ASSIGNMENT: Which lines in the data below contain the word "camera"? Pull each of them out.

[Dataset records]
+===+

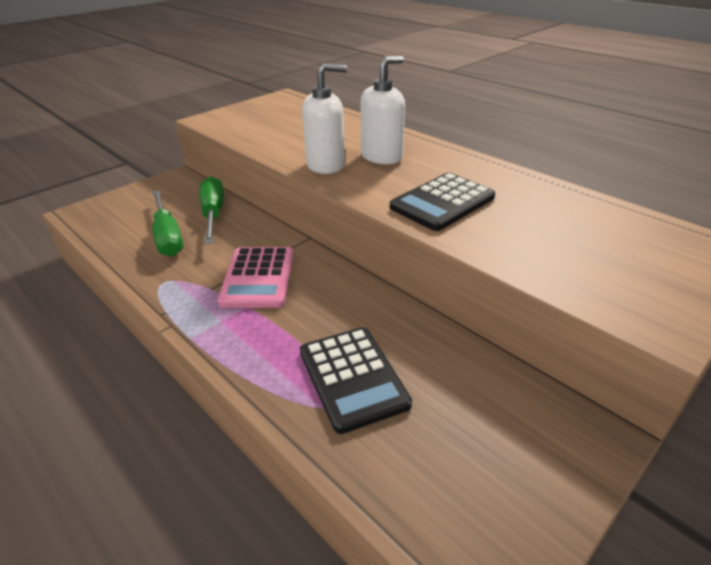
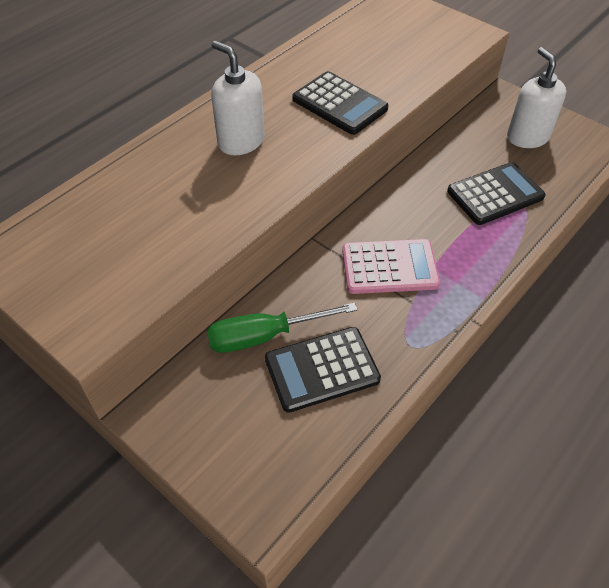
camera: 95 degrees left, 15 degrees up
(168, 236) = (322, 369): green screwdriver -> black calculator
(326, 165) = (262, 182): white soap dispenser -> white soap dispenser (527, 137)

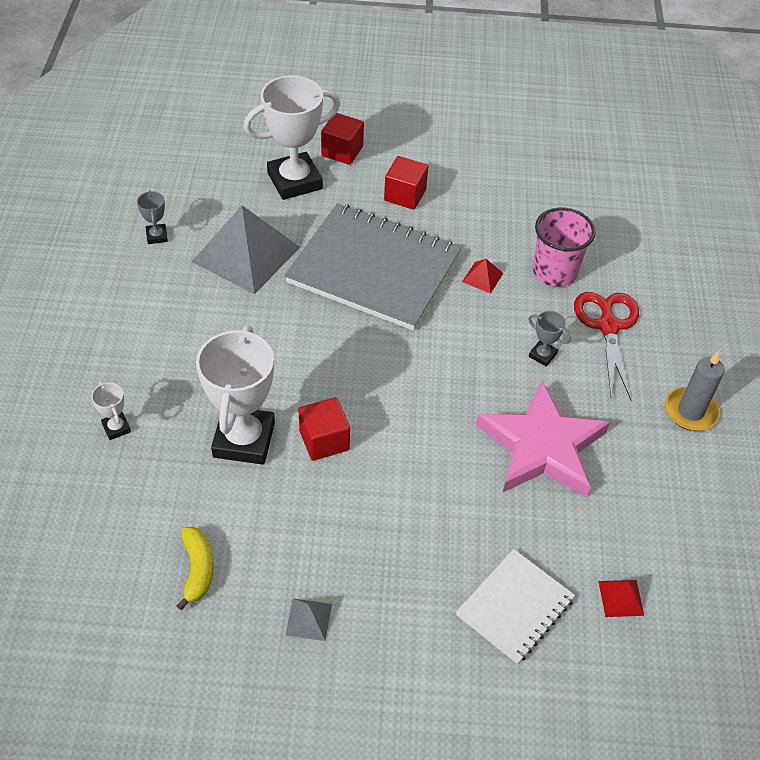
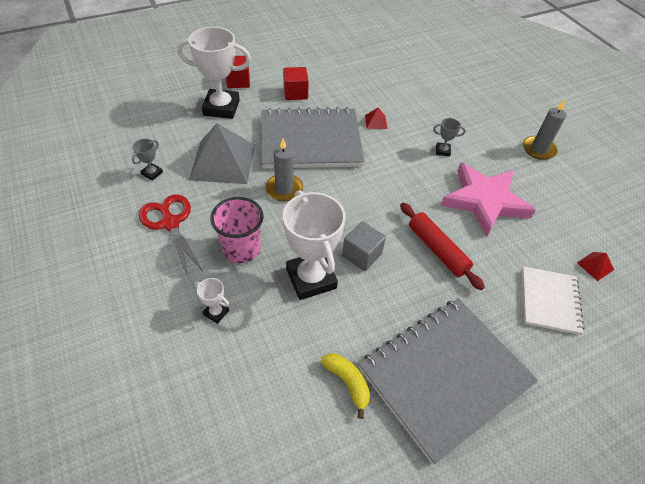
camera: 30 degrees left, 0 degrees up
(157, 236) = (152, 173): grey trophy -> grey trophy turned 75 degrees clockwise
(293, 319) = (284, 189): none -> grey candle
(294, 181) = (221, 108): white trophy -> white trophy turned 60 degrees clockwise
(309, 619) = (444, 376): grey pyramid -> grey notebook
(324, 440) = (362, 255): red cube -> grey cube
(423, 477) = (437, 250): none -> red rolling pin
(554, 272) = (411, 104): pink cup -> pink cup (241, 249)
(608, 326) = (462, 122): red scissors -> red scissors (170, 223)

+===+

WRITTEN SOLUTION:
camera: 95 degrees left, 15 degrees up
camera: 30 degrees left, 0 degrees up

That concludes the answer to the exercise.